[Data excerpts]
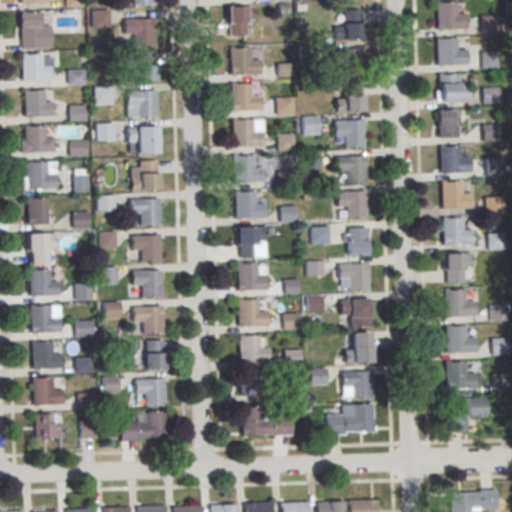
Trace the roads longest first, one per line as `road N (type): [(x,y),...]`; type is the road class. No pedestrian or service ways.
road 1 (residential): [(511,458),(0,474)]
road 2 (residential): [(409,511),(394,0)]
road 3 (residential): [(202,469),(187,0)]
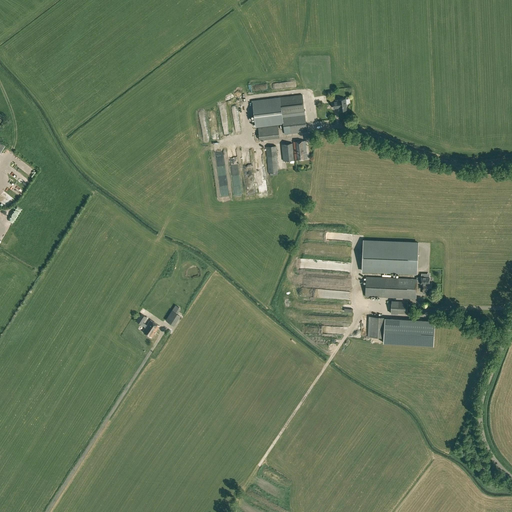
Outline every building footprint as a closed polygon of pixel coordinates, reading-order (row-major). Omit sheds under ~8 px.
[(303,95),(280,98),(282,114),(305,111),(303,95)] [(283,123),(280,98),(253,101),(256,127),(283,123)] [(339,108),(340,110),(347,109),(346,99),(338,99),(338,100),(333,101),(334,108),(339,108)] [(307,131),(305,111),(282,114),(283,123),(285,134),(307,131)] [(260,140),(279,137),(277,126),(258,128),(260,140)] [(295,160),(308,159),(307,152),(305,140),(294,142),(295,153),(295,160)] [(283,161),(294,160),(293,143),(282,144),(283,161)] [(268,173),(278,172),(276,146),(266,146),(268,173)] [(21,188),(15,182),(13,184),(19,190),(21,188)] [(25,187),(22,190),(29,197),(32,194),(25,187)] [(32,200),(36,206),(40,202),(36,197),(32,200)] [(418,243),(363,240),(362,273),(417,275),(418,243)] [(203,266),(196,276),(200,278),(207,268),(203,266)] [(417,279),(366,277),(365,296),(416,298),(417,282),(417,279)] [(421,280),(417,279),(417,282),(421,283),(423,283),(423,290),(432,290),(432,284),(429,283),(429,277),(421,277),(421,280)] [(174,308),(179,311),(188,297),(183,294),(174,308)] [(398,314),(398,313),(408,314),(408,302),(392,300),(391,313),(398,314)] [(175,323),(181,312),(173,308),(166,319),(175,323)] [(142,331),(152,337),(159,326),(150,320),(147,325),(143,322),(147,317),(142,313),(136,321),(145,327),(142,331)] [(383,337),(384,317),(369,316),(368,336),(383,337)] [(435,321),(385,318),(384,343),(434,346),(435,321)]
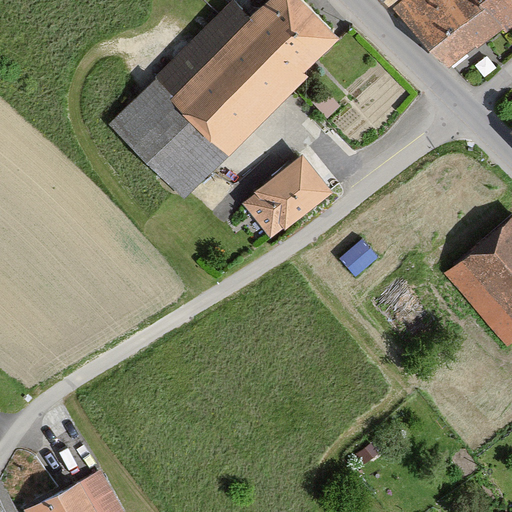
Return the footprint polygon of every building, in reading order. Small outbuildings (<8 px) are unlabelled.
[(333,32),(297,0),(252,0),(243,10),(232,0),(219,0),(104,123),(180,195),(333,32)] [(511,19),(511,0),(392,0),(391,1),(438,64),(493,23),(498,30),(511,19)] [(325,186),(294,150),(235,200),(266,236),(325,186)] [(441,187),(466,173),(455,154),(430,169),(441,187)] [(511,337),(511,213),(509,210),(439,271),(504,344),(511,337)] [(117,511),(92,466),(15,508),(16,511),(117,511)]
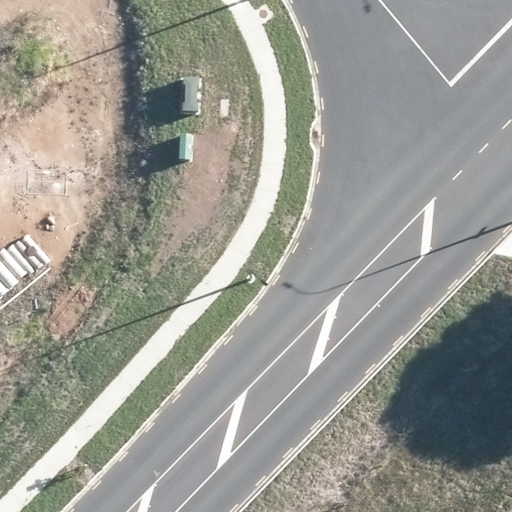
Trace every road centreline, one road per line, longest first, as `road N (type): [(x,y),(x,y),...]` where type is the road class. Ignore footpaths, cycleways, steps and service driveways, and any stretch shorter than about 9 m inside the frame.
road 1 (residential): [(154,511),(511,144)]
road 2 (unclassified): [(511,127),(391,0)]
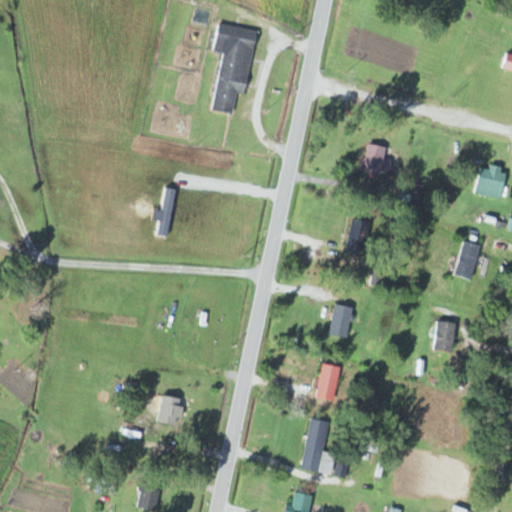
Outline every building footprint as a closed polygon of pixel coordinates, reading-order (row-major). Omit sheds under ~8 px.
[(257,31),(219,24),(214,52),(223,54),(213,111),(234,115),(238,92),(246,94),(257,31)] [(363,171),(382,175),(387,147),(368,144),(363,171)] [(505,167),(478,167),(478,197),(505,197),(505,167)] [(421,208),(426,193),(416,190),(414,195),(402,191),(399,201),(421,208)] [(346,253),(366,258),(374,224),(354,219),(346,253)] [(455,274),(472,279),(483,246),(465,240),(455,274)] [(380,275),(369,273),(367,283),(378,285),(380,275)] [(195,342),(205,344),(211,303),(201,301),(195,342)] [(354,307),(336,304),(330,334),(348,338),(354,307)] [(456,323),(437,321),(435,350),(454,352),(456,323)] [(342,368),(325,363),(316,397),(334,401),(342,368)] [(167,391),(158,390),(153,433),(162,434),(167,391)] [(311,418),(302,470),(332,475),(336,454),(324,452),(330,422),(311,418)] [(137,507),(154,511),(155,511),(164,482),(145,477),(137,507)] [(310,511),(314,496),(295,493),(291,511),(310,511)]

**Work instructions:** Substitute "Exclude sheds" for "Omit sheds" in every item and reproduce the items with no other change. Do not include the pictures.

**Solution to this problem:**
Trace the roads longest first, one per line as `road N (type): [(x,y),...]`; type is the road class. No pedestrian or service ways.
road 1 (residential): [(511,458),(0,474)]
road 2 (residential): [(409,511),(394,0)]
road 3 (residential): [(202,469),(187,0)]
Outline every building footprint as a closed polygon of pixel coordinates, reading-order (row-major). Exclude sheds under ~8 px.
[(303,95),(280,98),(282,114),(305,111),(303,95)] [(283,123),(280,98),(253,101),(256,127),(283,123)] [(339,108),(340,110),(347,109),(346,99),(338,99),(338,100),(333,101),(334,108),(339,108)] [(307,131),(305,111),(282,114),(283,123),(285,134),(307,131)] [(260,140),(279,137),(277,126),(258,128),(260,140)] [(295,160),(308,159),(307,152),(305,140),(294,142),(295,153),(295,160)] [(283,161),(294,160),(293,143),(282,144),(283,161)] [(268,173),(278,172),(276,146),(266,146),(268,173)] [(21,188),(15,182),(13,184),(19,190),(21,188)] [(25,187),(22,190),(29,197),(32,194),(25,187)] [(32,200),(36,206),(40,202),(36,197),(32,200)] [(418,243),(363,240),(362,273),(417,275),(418,243)] [(203,266),(196,276),(200,278),(207,268),(203,266)] [(417,279),(366,277),(365,296),(416,298),(417,282),(417,279)] [(421,280),(417,279),(417,282),(421,283),(423,283),(423,290),(432,290),(432,284),(429,283),(429,277),(421,277),(421,280)] [(174,308),(179,311),(188,297),(183,294),(174,308)] [(398,314),(398,313),(408,314),(408,302),(392,300),(391,313),(398,314)] [(175,323),(181,312),(173,308),(166,319),(175,323)] [(142,331),(152,337),(159,326),(150,320),(147,325),(143,322),(147,317),(142,313),(136,321),(145,327),(142,331)] [(383,337),(384,317),(369,316),(368,336),(383,337)] [(435,321),(385,318),(384,343),(434,346),(435,321)]
Return the footprint polygon of every building, in reading order. Small outbuildings (<8 px) are unlabelled.
[(333,32),(297,0),(252,0),(243,10),(232,0),(219,0),(104,123),(180,195),(333,32)] [(511,19),(511,0),(392,0),(391,1),(438,64),(493,23),(498,30),(511,19)] [(325,186),(294,150),(235,200),(266,236),(325,186)] [(441,187),(466,173),(455,154),(430,169),(441,187)] [(511,337),(511,213),(509,210),(439,271),(504,344),(511,337)] [(117,511),(92,466),(15,508),(16,511),(117,511)]
Trace every road centreline, one road per line, longest first, as `road N (type): [(x,y),(x,y),...]` where type is the road class. Ignore footpaths, cycleways, steps and service driveways, and any stretch shorter than about 9 m inside the frame.
road 1 (residential): [(154,511),(511,144)]
road 2 (unclassified): [(511,127),(391,0)]
Outline every building footprint as a closed polygon of pixel coordinates, reading-order (row-major). Exclude sheds under ~8 px.
[(257,31),(219,24),(214,52),(223,54),(213,111),(234,115),(238,92),(246,94),(257,31)] [(363,171),(382,175),(387,147),(368,144),(363,171)] [(505,167),(478,167),(478,197),(505,197),(505,167)] [(421,208),(426,193),(416,190),(414,195),(402,191),(399,201),(421,208)] [(346,253),(366,258),(374,224),(354,219),(346,253)] [(455,274),(472,279),(483,246),(465,240),(455,274)] [(380,275),(369,273),(367,283),(378,285),(380,275)] [(195,342),(205,344),(211,303),(201,301),(195,342)] [(354,307),(336,304),(330,334),(348,338),(354,307)] [(456,323),(437,321),(435,350),(454,352),(456,323)] [(342,368),(325,363),(316,397),(334,401),(342,368)] [(167,391),(158,390),(153,433),(162,434),(167,391)] [(311,418),(302,470),(332,475),(336,454),(324,452),(330,422),(311,418)] [(137,507),(154,511),(155,511),(164,482),(145,477),(137,507)] [(310,511),(314,496),(295,493),(291,511),(310,511)]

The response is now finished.